**WHAT IS EXPECTED**
Restate exactly the lines that run from the start of the records below to the line containing "R12: 12k (+9V, VB) -> none", counting both ends, and nothing else; pictures stay out.

Modification records:
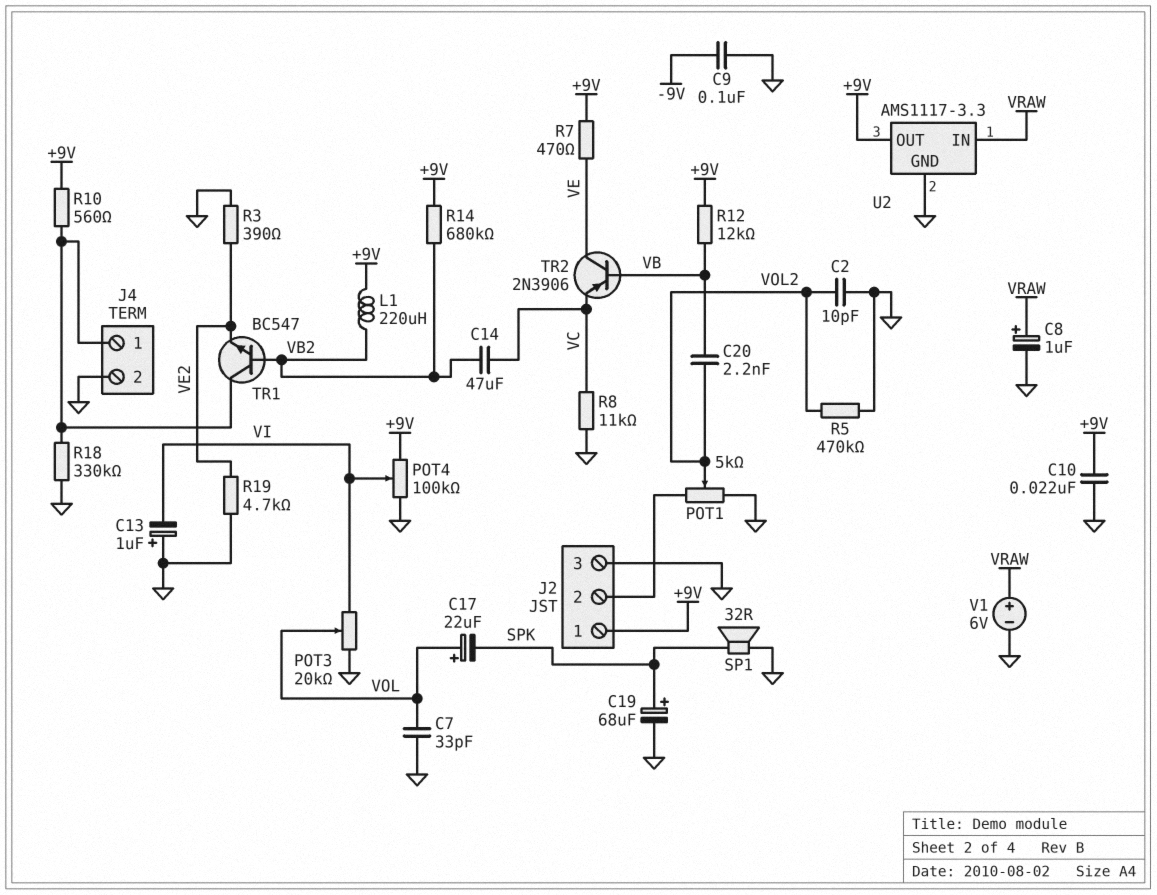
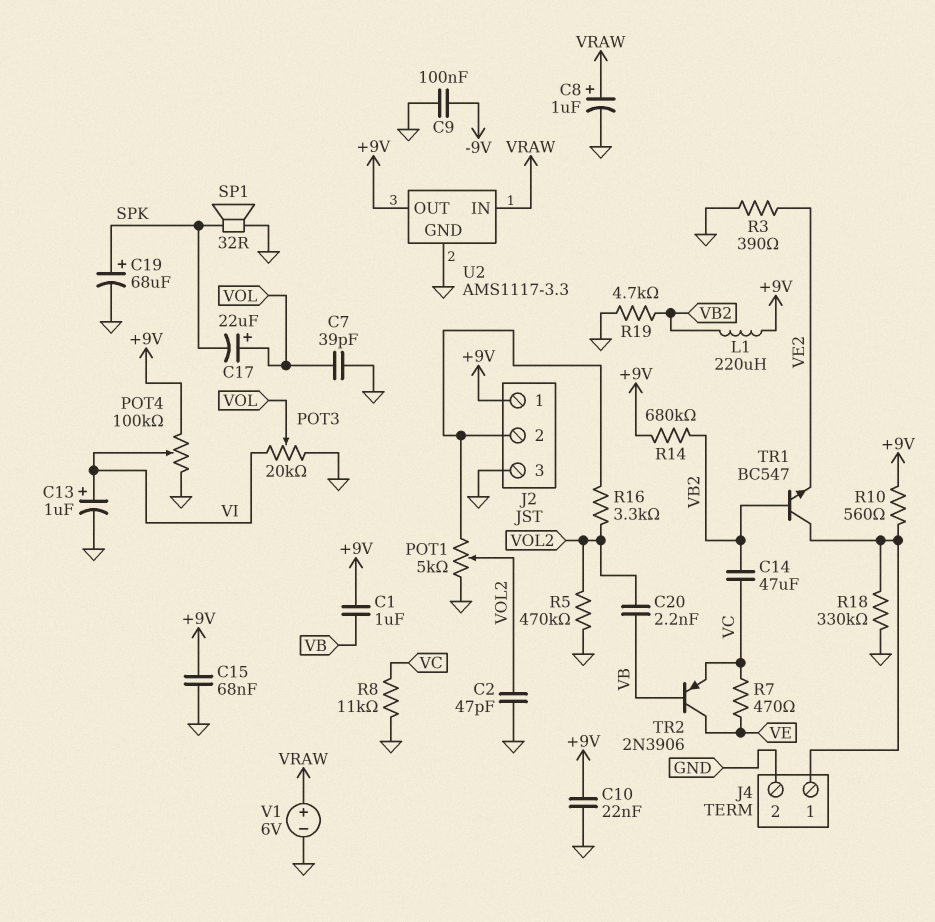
C1: none -> 1uF (+9V, VB)
C2: 10pF (GND, VOL2) -> 47pF (GND, VOL2)
C7: 33pF (GND, VOL) -> 39pF (GND, VOL)
C13: 1uF (plus GND, minus VI) -> 1uF (plus VI, minus GND)
C15: none -> 68nF (+9V, GND)
R7: 470 (+9V, VE) -> 470 (VC, VE)
R12: 12k (+9V, VB) -> none
R16: none -> 3.3k (J2/2, VOL2)
R19: 4.7k (GND, VE2) -> 4.7k (GND, VB2)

**ANSWER TO THE PROBLEM**
C1: none -> 1uF (+9V, VB)
C2: 10pF (GND, VOL2) -> 47pF (GND, VOL2)
C7: 33pF (GND, VOL) -> 39pF (GND, VOL)
C13: 1uF (plus GND, minus VI) -> 1uF (plus VI, minus GND)
C15: none -> 68nF (+9V, GND)
R7: 470 (+9V, VE) -> 470 (VC, VE)
R12: 12k (+9V, VB) -> none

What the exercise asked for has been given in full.